### RECORDS PROVIDED
..........
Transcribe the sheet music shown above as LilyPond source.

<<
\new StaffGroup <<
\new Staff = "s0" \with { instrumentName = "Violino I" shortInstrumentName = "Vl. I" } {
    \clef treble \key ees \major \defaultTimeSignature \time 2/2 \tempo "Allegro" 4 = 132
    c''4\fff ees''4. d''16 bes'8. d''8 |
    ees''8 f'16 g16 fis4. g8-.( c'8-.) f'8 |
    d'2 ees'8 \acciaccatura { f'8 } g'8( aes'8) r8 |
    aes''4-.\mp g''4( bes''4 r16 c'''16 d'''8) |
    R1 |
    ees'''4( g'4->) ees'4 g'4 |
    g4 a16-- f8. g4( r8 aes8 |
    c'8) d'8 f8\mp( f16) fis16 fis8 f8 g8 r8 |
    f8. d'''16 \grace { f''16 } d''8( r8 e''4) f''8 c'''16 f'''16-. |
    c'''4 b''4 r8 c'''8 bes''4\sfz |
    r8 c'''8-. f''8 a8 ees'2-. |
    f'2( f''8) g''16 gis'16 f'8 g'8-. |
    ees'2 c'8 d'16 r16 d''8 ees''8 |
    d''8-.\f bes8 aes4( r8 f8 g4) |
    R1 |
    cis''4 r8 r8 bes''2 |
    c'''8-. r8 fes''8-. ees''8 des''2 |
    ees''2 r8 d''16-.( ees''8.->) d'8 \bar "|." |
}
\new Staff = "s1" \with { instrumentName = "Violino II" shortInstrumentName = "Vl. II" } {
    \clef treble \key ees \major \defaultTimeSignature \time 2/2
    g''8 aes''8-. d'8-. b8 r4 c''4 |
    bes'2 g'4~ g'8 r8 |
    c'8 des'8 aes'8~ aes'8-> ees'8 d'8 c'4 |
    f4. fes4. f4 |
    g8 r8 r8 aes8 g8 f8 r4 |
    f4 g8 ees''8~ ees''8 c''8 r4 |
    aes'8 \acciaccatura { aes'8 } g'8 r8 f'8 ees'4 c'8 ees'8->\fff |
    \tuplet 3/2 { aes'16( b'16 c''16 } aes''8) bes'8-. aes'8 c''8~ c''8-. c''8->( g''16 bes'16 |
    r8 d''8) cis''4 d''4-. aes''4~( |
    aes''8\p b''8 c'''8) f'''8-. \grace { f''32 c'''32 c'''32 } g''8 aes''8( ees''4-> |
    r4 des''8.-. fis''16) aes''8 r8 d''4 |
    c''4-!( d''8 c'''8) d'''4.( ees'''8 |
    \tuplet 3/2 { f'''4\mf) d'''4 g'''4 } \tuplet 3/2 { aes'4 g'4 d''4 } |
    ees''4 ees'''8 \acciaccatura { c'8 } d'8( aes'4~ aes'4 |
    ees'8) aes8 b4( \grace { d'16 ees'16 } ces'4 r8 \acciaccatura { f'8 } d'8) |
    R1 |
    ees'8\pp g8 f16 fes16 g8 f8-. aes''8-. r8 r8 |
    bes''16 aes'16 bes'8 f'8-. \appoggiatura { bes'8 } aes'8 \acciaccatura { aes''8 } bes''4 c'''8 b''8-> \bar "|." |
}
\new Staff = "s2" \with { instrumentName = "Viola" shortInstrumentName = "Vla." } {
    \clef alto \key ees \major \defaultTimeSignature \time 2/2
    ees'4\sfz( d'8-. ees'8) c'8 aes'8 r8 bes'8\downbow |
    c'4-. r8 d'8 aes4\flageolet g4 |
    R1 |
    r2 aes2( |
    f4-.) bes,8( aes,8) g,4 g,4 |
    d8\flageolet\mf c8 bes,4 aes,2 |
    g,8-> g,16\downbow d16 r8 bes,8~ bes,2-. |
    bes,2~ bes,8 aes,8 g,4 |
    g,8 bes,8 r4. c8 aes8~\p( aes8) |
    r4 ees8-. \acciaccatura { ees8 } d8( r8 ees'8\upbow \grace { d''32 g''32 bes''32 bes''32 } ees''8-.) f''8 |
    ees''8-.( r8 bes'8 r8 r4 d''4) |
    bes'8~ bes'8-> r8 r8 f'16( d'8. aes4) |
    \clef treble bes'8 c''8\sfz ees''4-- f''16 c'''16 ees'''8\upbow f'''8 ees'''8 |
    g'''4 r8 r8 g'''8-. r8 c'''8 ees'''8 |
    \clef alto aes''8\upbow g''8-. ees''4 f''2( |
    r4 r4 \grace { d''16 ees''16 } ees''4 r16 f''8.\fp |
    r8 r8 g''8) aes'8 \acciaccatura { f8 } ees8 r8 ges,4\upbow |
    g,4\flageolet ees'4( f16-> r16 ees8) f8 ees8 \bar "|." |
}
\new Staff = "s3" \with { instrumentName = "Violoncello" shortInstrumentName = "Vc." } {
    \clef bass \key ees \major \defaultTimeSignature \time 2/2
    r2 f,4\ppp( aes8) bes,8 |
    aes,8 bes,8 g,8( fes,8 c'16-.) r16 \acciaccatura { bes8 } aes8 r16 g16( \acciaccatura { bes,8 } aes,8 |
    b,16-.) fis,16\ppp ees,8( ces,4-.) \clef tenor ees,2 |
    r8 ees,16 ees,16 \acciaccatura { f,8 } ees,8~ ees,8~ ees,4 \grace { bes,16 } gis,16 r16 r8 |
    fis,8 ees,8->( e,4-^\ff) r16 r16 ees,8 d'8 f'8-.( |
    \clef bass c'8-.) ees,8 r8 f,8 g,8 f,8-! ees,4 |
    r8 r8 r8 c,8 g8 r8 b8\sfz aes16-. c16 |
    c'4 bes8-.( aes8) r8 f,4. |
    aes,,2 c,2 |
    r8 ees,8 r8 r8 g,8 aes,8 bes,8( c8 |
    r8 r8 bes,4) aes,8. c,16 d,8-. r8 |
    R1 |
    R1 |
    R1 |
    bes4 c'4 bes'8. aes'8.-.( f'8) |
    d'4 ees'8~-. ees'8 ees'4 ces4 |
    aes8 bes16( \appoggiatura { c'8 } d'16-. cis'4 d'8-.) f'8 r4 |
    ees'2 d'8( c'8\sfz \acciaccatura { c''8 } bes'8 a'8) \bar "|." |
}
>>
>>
..........
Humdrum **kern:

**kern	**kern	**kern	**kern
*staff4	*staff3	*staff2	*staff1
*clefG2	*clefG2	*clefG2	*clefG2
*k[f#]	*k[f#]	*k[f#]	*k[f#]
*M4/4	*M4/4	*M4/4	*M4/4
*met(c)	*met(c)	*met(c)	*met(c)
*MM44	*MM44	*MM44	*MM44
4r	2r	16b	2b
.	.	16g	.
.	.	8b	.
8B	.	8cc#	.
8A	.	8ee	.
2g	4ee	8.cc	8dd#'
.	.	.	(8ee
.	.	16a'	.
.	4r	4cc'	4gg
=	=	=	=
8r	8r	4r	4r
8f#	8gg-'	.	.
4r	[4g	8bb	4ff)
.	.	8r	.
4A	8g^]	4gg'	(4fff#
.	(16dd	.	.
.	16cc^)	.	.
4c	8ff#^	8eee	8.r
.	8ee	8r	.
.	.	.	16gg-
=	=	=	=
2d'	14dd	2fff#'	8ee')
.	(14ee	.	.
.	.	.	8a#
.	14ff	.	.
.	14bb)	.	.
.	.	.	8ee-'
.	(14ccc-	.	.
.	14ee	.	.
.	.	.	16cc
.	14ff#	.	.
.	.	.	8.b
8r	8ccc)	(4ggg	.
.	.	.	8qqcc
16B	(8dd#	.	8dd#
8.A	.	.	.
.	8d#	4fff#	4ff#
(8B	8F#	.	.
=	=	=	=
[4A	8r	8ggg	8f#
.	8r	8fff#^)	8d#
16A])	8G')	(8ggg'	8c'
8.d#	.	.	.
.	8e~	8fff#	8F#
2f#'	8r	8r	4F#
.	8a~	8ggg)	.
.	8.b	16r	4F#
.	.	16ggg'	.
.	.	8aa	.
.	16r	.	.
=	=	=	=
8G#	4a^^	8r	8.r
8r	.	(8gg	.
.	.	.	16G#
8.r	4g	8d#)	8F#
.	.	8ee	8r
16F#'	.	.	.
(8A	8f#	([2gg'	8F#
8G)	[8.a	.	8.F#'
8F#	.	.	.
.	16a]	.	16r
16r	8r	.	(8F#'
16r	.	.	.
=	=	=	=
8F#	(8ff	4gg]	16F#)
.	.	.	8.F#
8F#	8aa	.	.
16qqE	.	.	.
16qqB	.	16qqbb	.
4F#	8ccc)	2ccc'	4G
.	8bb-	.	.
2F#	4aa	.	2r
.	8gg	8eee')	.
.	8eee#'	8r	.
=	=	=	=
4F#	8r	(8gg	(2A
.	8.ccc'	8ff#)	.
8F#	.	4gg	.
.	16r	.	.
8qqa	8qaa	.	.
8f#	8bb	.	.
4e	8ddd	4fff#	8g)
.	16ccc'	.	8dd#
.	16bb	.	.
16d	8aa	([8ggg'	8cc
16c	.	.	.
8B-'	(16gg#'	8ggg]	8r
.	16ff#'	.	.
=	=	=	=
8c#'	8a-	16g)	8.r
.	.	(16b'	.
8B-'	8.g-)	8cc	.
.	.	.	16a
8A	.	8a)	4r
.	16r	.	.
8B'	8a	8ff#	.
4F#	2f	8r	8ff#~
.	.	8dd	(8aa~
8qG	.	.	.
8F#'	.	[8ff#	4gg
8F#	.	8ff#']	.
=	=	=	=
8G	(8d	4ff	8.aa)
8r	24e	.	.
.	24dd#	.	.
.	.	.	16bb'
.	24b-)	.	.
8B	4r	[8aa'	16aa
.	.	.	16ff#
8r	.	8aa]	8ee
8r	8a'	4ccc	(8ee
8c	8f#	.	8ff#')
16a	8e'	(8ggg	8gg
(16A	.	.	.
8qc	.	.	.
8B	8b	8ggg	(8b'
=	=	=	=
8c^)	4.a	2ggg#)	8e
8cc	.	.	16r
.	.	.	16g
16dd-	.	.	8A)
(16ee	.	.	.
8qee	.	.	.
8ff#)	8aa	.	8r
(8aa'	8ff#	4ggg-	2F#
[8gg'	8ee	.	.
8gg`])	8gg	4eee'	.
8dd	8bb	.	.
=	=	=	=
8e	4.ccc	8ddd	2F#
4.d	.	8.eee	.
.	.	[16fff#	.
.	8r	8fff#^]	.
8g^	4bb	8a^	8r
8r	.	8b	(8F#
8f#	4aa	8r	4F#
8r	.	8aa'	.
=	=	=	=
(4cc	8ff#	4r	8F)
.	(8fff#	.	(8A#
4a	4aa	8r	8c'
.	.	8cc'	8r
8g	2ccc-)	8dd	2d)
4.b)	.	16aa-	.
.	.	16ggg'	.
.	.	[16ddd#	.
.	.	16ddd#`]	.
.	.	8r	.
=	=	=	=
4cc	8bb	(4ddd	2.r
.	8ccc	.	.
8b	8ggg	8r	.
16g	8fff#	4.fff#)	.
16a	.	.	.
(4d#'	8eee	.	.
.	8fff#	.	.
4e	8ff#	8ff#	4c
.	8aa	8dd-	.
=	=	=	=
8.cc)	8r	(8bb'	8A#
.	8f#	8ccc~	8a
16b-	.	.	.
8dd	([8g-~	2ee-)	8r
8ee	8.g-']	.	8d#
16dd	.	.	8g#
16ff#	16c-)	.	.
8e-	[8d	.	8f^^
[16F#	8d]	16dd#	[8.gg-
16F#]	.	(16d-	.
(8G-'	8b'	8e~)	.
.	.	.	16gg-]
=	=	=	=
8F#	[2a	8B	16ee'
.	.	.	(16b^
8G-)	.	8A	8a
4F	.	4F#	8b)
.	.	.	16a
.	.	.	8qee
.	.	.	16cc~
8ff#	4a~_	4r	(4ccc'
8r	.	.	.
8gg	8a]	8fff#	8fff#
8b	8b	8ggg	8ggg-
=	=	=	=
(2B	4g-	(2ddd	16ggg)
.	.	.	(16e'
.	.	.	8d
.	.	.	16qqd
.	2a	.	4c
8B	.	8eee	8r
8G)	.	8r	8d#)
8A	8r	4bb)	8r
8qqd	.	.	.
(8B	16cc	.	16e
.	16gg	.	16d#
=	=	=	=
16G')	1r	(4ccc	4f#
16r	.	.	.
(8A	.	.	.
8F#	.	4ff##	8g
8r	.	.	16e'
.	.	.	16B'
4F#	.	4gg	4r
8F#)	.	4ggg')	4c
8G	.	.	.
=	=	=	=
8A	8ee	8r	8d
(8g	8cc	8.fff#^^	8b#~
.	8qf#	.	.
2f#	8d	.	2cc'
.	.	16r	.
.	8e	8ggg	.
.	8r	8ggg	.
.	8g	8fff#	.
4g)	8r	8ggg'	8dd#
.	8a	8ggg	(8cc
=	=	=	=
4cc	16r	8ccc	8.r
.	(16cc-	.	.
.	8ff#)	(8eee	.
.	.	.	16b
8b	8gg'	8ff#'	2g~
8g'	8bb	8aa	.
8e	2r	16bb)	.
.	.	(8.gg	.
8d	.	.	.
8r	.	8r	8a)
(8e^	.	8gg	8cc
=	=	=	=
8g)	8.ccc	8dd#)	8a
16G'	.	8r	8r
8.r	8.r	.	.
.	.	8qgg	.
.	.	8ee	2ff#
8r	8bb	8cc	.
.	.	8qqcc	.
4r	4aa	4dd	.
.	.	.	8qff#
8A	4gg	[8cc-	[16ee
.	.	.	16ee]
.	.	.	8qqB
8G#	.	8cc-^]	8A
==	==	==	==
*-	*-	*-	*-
..........
### TASK STATEMENT
From the material above, pull out every line that contains the string "Violino". Matching is case-sensitive.

### OUTPUT BELOW
\new Staff = "s0" \with { instrumentName = "Violino I" shortInstrumentName = "Vl. I" } {
\new Staff = "s1" \with { instrumentName = "Violino II" shortInstrumentName = "Vl. II" } {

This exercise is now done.